▶ Exercise
In the records below, find the line that contains "yellow stacking toy: 10 -> 7" and the line that contains "purple carrot: 6 -> 4". Set down exactly those lines and every line between them, and nothing more.

◆ ◆ ◆

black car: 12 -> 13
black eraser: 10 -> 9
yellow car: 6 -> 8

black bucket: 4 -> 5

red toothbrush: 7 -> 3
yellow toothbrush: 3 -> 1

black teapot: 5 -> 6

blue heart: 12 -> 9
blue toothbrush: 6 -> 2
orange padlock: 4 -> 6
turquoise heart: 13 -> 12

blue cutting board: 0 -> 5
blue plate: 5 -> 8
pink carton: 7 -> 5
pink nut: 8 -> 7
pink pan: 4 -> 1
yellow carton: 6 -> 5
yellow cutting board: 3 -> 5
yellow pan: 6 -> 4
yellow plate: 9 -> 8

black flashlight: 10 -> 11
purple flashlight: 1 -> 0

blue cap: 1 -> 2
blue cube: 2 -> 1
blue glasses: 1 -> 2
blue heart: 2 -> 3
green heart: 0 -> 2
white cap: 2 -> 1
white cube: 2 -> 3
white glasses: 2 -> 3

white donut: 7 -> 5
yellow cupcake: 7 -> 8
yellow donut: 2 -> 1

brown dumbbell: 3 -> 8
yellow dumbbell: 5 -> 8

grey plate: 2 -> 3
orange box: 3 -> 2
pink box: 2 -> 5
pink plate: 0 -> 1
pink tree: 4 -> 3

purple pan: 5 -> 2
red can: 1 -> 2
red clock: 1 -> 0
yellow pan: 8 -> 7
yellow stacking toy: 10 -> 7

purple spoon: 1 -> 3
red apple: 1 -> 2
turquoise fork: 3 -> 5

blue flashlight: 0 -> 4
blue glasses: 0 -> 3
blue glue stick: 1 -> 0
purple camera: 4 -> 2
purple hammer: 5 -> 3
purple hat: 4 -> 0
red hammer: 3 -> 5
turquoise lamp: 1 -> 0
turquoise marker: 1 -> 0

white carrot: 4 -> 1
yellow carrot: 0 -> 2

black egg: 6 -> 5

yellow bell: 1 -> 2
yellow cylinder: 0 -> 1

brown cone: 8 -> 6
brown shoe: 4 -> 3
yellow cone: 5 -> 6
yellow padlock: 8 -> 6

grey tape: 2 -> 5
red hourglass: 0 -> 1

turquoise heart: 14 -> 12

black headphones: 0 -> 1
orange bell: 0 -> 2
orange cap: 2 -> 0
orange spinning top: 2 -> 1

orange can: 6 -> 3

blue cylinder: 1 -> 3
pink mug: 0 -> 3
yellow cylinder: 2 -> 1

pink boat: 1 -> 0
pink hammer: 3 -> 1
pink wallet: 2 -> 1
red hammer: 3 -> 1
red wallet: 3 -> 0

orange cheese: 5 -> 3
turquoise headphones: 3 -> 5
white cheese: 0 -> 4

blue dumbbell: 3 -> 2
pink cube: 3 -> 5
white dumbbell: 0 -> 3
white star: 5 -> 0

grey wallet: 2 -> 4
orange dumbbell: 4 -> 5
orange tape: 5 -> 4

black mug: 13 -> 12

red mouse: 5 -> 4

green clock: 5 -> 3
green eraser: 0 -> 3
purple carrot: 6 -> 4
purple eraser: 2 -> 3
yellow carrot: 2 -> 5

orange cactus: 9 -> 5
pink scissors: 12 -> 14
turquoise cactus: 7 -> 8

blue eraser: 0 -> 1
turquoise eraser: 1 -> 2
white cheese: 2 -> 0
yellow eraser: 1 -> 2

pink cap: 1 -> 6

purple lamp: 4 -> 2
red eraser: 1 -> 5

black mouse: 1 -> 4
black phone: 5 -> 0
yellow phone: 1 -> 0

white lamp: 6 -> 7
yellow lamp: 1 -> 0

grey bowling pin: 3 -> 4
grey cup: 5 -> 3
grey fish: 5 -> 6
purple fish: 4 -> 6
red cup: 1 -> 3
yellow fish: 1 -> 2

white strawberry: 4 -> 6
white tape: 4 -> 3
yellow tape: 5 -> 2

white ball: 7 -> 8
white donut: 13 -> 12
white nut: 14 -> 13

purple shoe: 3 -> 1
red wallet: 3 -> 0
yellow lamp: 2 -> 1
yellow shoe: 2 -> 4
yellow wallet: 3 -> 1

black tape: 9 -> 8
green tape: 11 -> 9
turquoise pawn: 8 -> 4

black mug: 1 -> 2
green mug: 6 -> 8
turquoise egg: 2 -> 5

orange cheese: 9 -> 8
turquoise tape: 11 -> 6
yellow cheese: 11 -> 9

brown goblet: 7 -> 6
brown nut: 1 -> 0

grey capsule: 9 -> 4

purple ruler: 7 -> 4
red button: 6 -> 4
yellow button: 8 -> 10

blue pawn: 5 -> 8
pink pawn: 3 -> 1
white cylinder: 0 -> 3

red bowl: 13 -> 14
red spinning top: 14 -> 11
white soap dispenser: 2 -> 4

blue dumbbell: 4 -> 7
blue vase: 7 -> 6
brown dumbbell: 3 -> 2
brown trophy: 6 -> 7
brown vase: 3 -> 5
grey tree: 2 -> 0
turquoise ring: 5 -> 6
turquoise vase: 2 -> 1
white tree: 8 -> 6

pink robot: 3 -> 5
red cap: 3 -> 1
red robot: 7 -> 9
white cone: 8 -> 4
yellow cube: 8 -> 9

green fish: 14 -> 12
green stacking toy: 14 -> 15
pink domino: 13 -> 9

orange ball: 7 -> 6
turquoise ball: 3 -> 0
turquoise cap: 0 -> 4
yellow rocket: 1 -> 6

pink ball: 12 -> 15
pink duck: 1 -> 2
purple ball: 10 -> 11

◆ ◆ ◆

▶ Solution for this task
yellow stacking toy: 10 -> 7

purple spoon: 1 -> 3
red apple: 1 -> 2
turquoise fork: 3 -> 5

blue flashlight: 0 -> 4
blue glasses: 0 -> 3
blue glue stick: 1 -> 0
purple camera: 4 -> 2
purple hammer: 5 -> 3
purple hat: 4 -> 0
red hammer: 3 -> 5
turquoise lamp: 1 -> 0
turquoise marker: 1 -> 0

white carrot: 4 -> 1
yellow carrot: 0 -> 2

black egg: 6 -> 5

yellow bell: 1 -> 2
yellow cylinder: 0 -> 1

brown cone: 8 -> 6
brown shoe: 4 -> 3
yellow cone: 5 -> 6
yellow padlock: 8 -> 6

grey tape: 2 -> 5
red hourglass: 0 -> 1

turquoise heart: 14 -> 12

black headphones: 0 -> 1
orange bell: 0 -> 2
orange cap: 2 -> 0
orange spinning top: 2 -> 1

orange can: 6 -> 3

blue cylinder: 1 -> 3
pink mug: 0 -> 3
yellow cylinder: 2 -> 1

pink boat: 1 -> 0
pink hammer: 3 -> 1
pink wallet: 2 -> 1
red hammer: 3 -> 1
red wallet: 3 -> 0

orange cheese: 5 -> 3
turquoise headphones: 3 -> 5
white cheese: 0 -> 4

blue dumbbell: 3 -> 2
pink cube: 3 -> 5
white dumbbell: 0 -> 3
white star: 5 -> 0

grey wallet: 2 -> 4
orange dumbbell: 4 -> 5
orange tape: 5 -> 4

black mug: 13 -> 12

red mouse: 5 -> 4

green clock: 5 -> 3
green eraser: 0 -> 3
purple carrot: 6 -> 4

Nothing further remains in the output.